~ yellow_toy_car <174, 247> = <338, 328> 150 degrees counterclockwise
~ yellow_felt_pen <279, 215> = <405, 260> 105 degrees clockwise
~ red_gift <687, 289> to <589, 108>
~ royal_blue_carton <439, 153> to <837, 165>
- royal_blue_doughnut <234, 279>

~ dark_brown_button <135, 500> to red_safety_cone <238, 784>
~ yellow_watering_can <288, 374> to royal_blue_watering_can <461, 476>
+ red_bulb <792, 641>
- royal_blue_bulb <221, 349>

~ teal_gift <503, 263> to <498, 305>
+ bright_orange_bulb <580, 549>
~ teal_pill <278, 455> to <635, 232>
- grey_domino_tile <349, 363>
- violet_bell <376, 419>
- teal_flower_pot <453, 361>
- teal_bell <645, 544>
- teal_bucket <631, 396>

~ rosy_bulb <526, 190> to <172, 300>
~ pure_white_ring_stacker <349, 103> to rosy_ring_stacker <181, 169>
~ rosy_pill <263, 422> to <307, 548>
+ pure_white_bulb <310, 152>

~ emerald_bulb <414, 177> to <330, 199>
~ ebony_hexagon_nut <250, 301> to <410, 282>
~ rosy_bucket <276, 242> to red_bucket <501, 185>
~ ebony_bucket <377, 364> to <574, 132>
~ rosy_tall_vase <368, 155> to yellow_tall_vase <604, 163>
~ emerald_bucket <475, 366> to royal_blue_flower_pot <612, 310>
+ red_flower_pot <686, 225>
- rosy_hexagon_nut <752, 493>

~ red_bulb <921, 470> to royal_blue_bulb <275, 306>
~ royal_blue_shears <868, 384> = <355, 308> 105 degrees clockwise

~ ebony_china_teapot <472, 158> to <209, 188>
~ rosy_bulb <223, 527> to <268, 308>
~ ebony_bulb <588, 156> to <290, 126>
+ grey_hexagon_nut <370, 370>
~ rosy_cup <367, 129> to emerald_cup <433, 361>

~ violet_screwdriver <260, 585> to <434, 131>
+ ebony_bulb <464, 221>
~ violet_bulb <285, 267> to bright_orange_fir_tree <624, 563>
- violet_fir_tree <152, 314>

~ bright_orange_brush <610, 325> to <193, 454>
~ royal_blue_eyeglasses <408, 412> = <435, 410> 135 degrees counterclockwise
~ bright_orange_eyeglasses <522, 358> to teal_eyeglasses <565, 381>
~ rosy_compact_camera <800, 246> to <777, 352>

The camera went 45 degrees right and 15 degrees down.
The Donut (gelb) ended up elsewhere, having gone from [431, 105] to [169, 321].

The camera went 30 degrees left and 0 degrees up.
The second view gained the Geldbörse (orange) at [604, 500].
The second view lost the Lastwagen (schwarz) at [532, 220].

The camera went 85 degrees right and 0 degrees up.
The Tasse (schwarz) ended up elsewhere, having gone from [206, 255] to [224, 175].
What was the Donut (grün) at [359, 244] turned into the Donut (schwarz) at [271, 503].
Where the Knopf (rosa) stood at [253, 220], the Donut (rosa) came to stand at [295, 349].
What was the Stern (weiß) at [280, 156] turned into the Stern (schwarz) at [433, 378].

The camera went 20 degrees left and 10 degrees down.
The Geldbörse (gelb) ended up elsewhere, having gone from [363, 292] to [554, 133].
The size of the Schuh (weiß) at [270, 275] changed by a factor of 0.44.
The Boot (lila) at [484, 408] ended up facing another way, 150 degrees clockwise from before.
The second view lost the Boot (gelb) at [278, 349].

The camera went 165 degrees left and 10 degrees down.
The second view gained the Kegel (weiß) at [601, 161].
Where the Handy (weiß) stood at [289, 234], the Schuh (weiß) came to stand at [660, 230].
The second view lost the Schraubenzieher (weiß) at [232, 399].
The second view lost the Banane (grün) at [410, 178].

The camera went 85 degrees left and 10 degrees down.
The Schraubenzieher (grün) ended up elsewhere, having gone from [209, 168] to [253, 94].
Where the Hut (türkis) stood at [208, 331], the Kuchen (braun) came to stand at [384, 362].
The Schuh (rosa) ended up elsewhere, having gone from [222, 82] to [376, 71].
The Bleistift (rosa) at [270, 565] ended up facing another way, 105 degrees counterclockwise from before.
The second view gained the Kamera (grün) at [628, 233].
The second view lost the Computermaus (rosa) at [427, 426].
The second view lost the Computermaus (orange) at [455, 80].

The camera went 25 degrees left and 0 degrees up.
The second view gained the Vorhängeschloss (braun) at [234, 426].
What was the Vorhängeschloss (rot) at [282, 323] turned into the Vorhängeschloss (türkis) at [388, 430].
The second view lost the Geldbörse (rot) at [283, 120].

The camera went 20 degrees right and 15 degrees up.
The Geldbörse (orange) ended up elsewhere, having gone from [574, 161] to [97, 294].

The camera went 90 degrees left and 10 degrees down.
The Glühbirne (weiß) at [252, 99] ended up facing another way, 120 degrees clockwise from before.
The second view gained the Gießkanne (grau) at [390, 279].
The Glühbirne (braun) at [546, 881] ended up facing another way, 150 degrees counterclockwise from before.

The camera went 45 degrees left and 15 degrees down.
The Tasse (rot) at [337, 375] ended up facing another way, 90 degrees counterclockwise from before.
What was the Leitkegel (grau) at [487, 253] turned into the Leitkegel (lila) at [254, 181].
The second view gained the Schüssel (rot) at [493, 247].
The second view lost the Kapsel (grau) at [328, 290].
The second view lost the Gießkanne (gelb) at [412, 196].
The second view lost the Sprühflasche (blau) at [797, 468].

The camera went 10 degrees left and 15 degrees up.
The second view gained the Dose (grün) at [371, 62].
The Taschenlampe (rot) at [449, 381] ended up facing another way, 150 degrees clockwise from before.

===============

Brief
After locating the line holding "to <777, 352>" above, output exactly that line and every line after it through the line holding "The second view lost the Lastwagen". Include nothing else.

Answer to this task
~ rosy_compact_camera <800, 246> to <777, 352>

The camera went 45 degrees right and 15 degrees down.
The Donut (gelb) ended up elsewhere, having gone from [431, 105] to [169, 321].

The camera went 30 degrees left and 0 degrees up.
The second view gained the Geldbörse (orange) at [604, 500].
The second view lost the Lastwagen (schwarz) at [532, 220].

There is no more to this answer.